What you are asked to do:
Skip the pictures. Transcribe exactly the lines from the line containing "R4: 68 (5V, J1/1) -> none" to the end of the listing.

Material shown:
- Opening Delimiter -

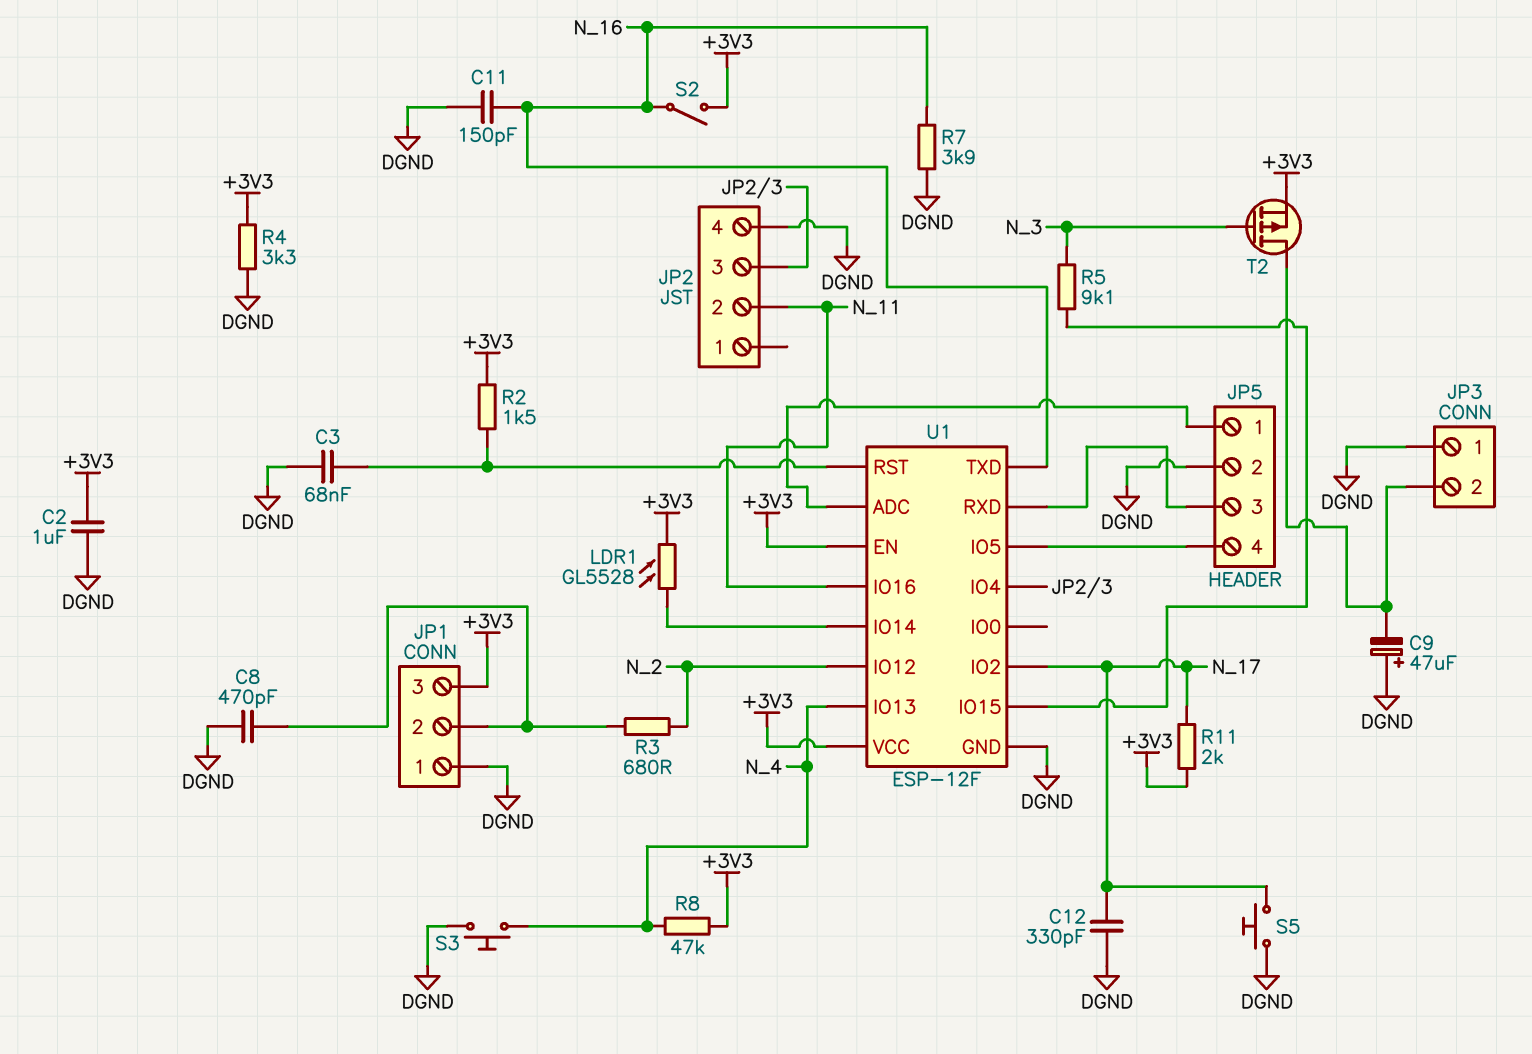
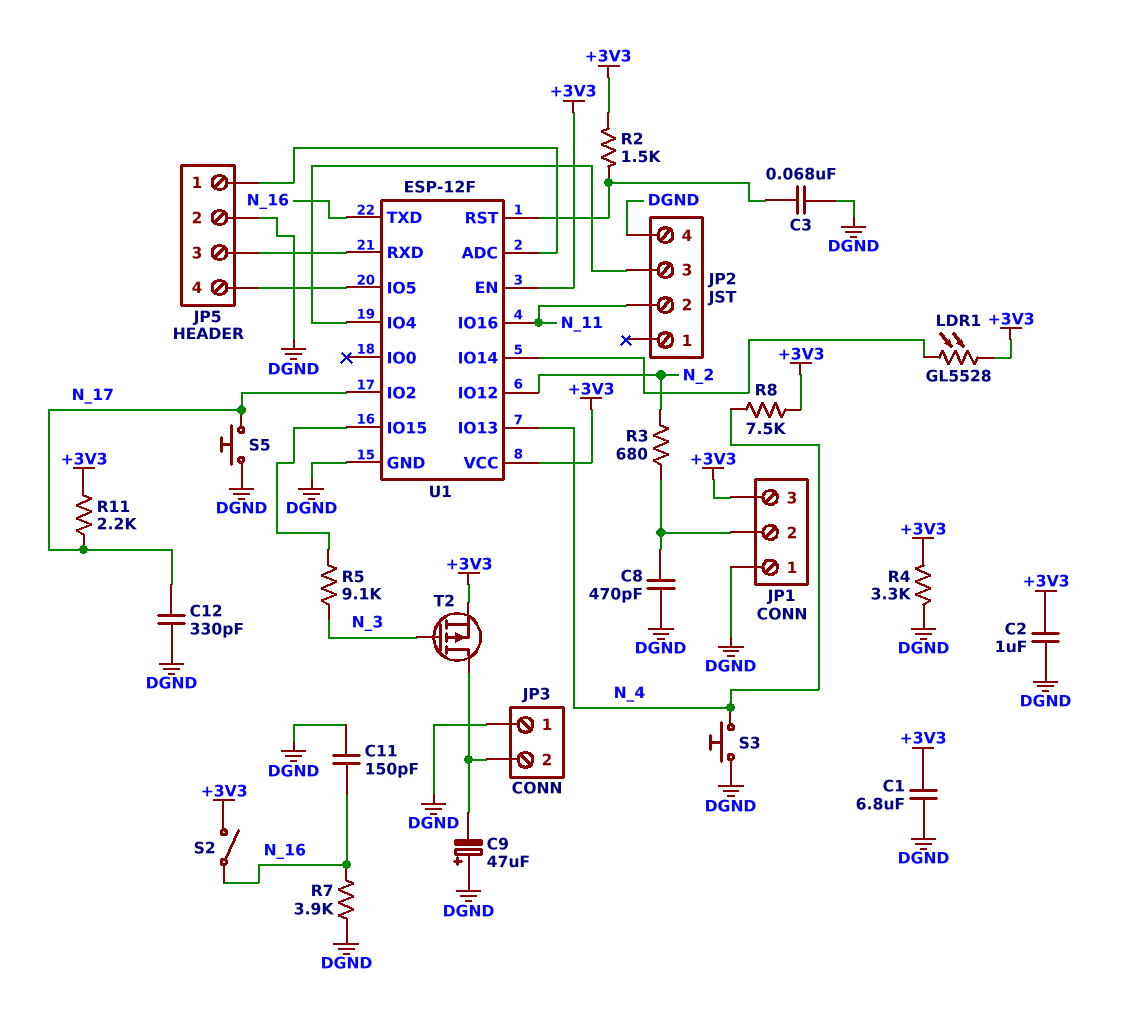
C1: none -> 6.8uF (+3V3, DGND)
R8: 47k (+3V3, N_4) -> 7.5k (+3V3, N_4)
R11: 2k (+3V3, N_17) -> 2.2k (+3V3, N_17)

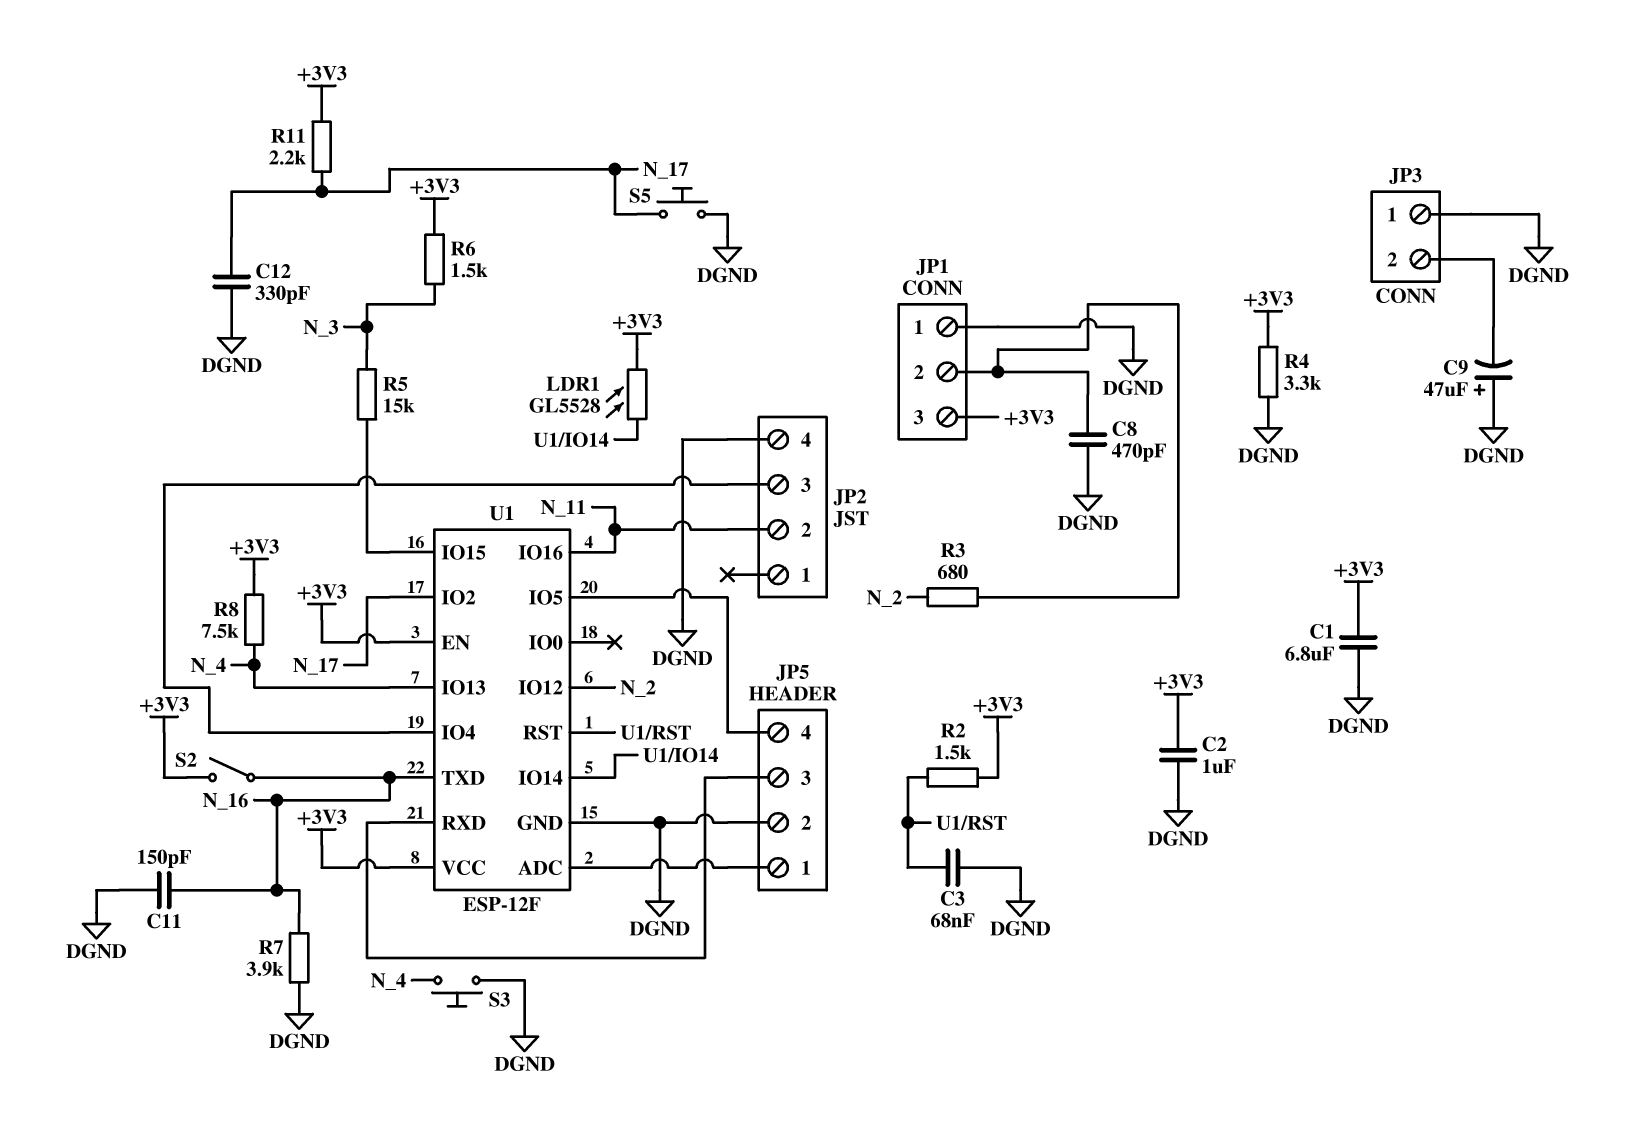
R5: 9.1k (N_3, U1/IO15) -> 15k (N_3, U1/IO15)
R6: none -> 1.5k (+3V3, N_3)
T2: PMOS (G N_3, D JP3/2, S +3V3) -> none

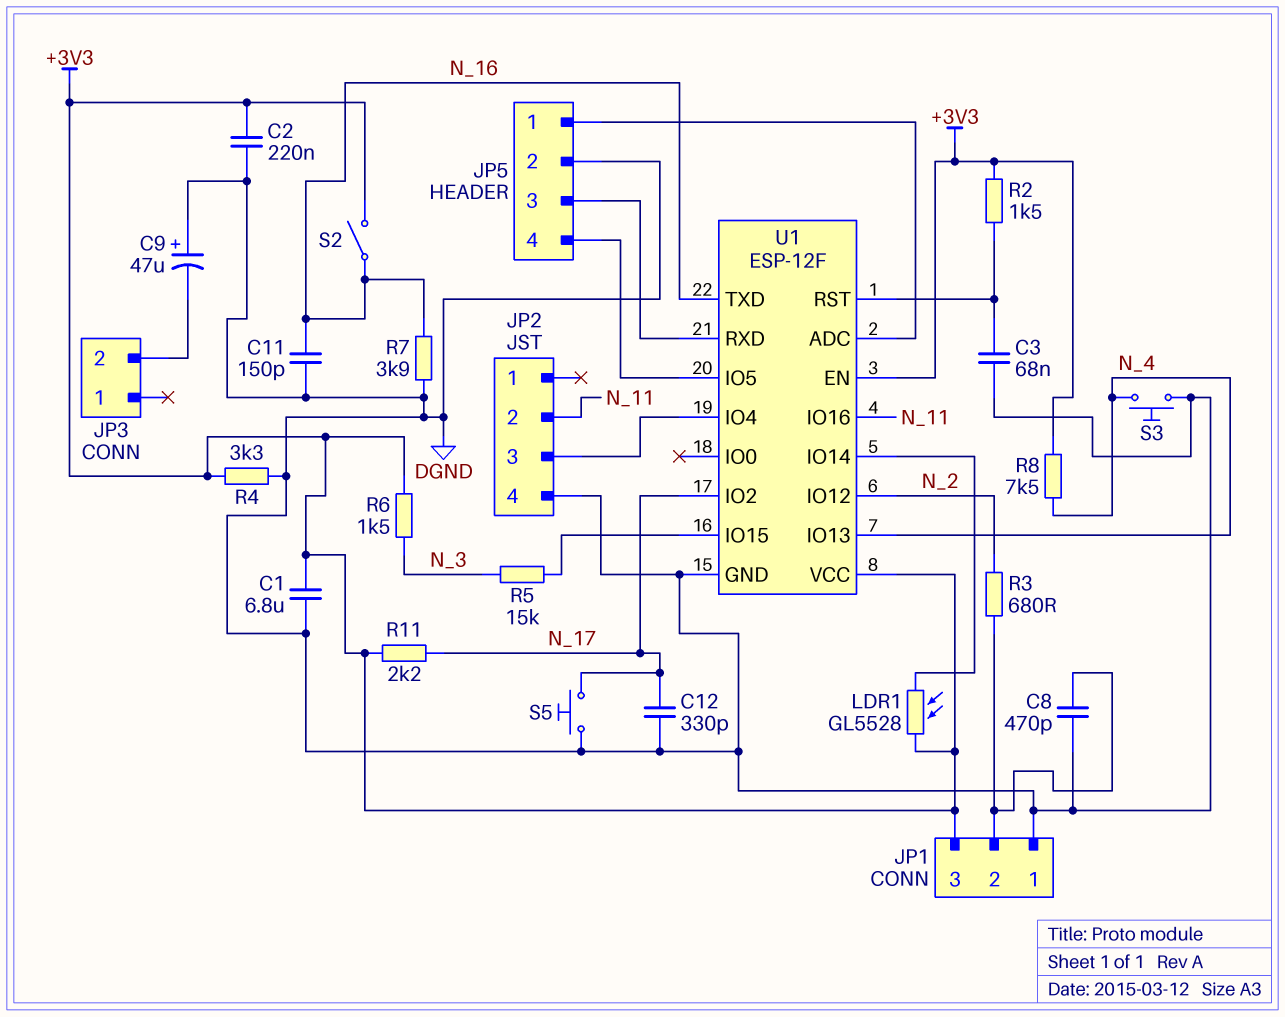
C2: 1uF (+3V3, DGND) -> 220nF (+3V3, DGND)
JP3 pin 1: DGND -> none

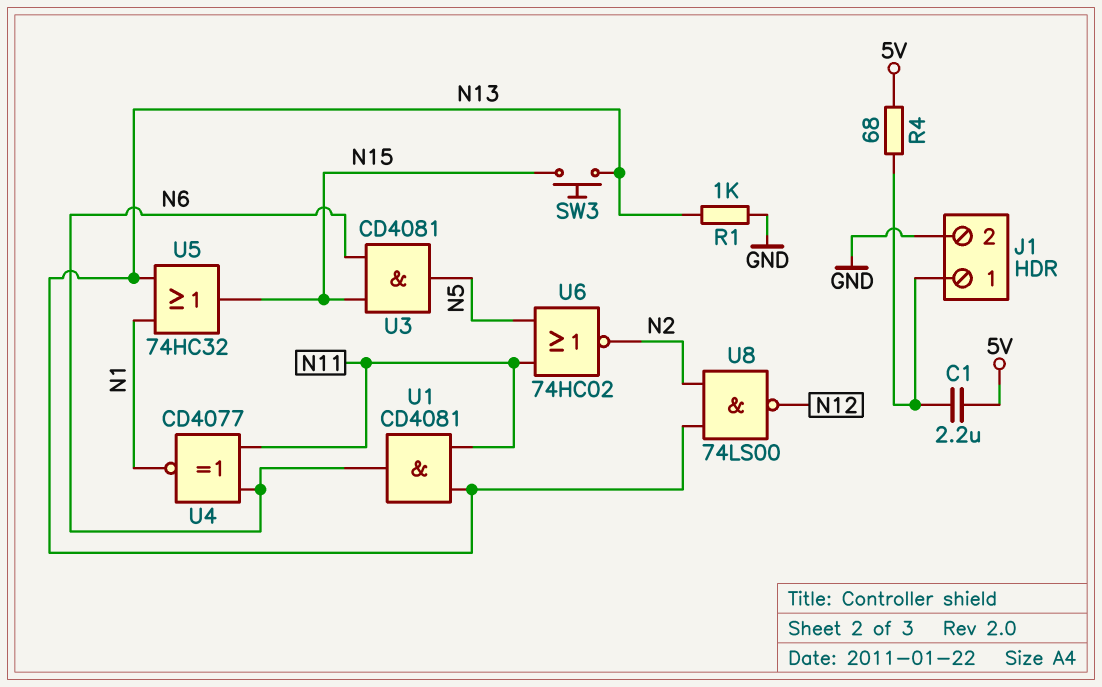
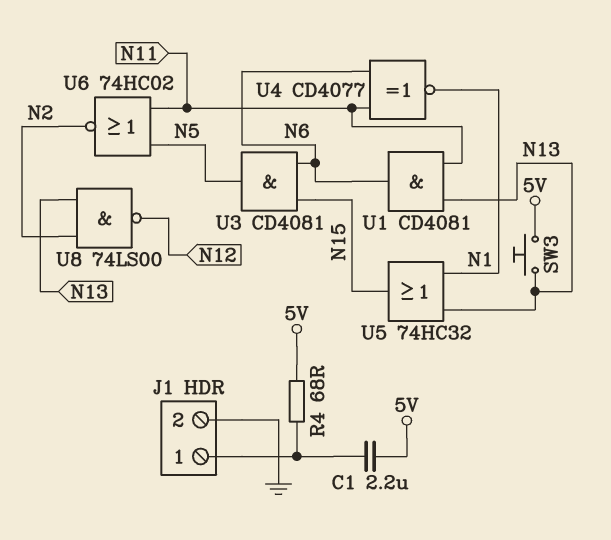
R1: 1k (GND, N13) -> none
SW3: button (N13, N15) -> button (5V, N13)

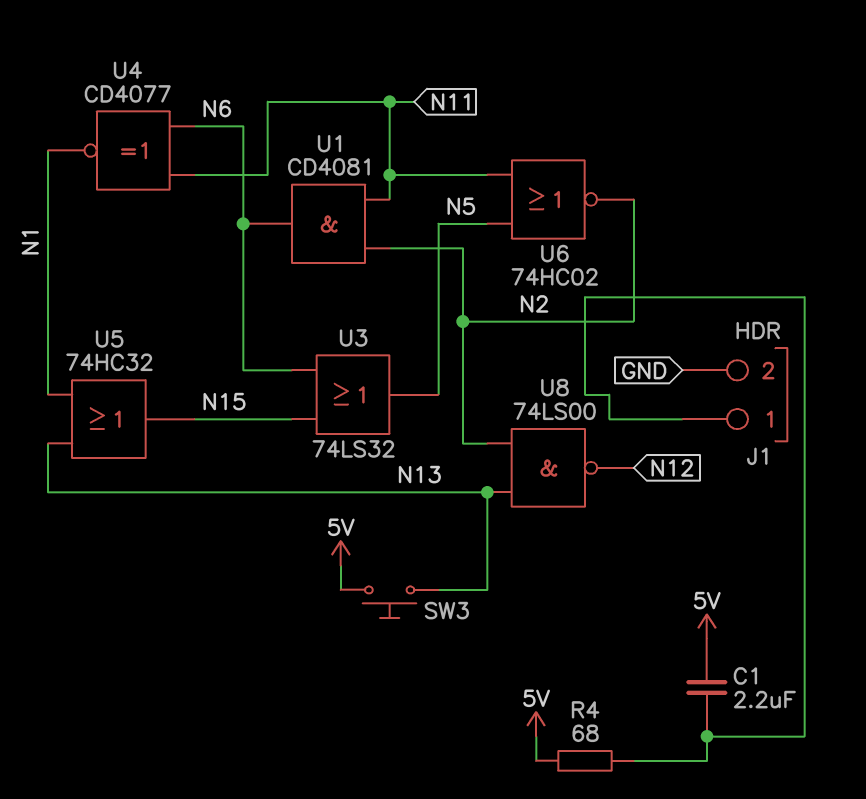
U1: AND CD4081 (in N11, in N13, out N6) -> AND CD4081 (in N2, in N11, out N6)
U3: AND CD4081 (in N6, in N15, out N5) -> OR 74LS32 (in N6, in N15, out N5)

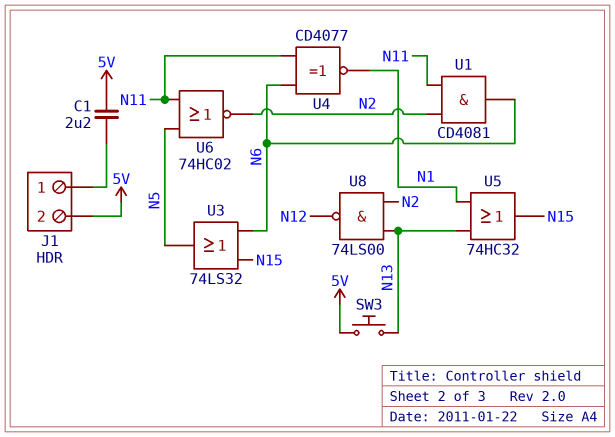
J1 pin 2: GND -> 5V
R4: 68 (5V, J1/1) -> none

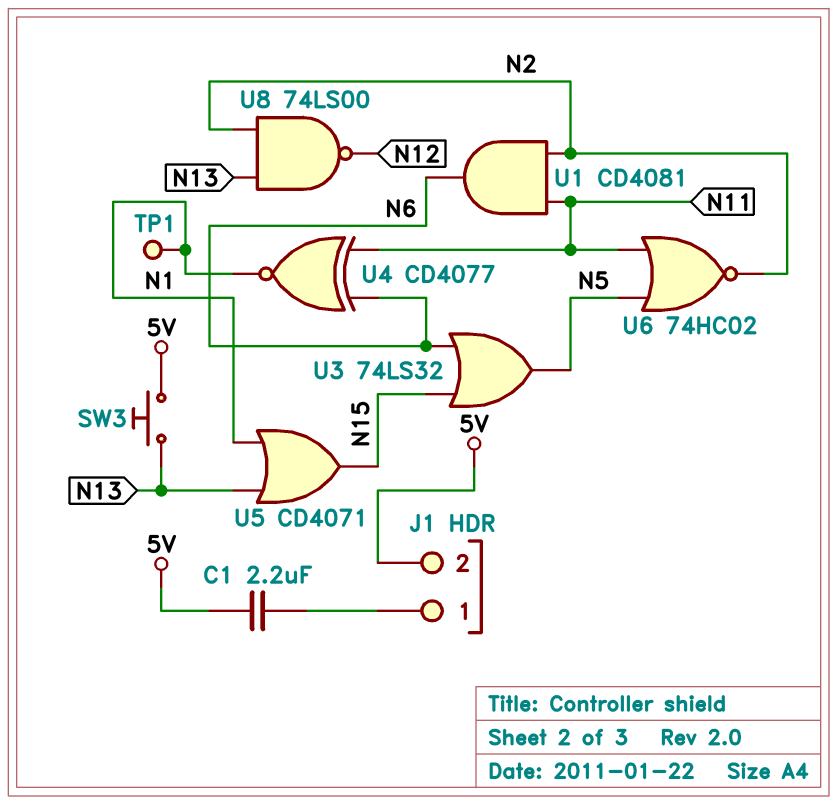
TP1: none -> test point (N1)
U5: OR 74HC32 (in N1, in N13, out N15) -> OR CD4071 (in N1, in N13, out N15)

- Closing Delimiter -

Finished task:
R4: 68 (5V, J1/1) -> none

TP1: none -> test point (N1)
U5: OR 74HC32 (in N1, in N13, out N15) -> OR CD4071 (in N1, in N13, out N15)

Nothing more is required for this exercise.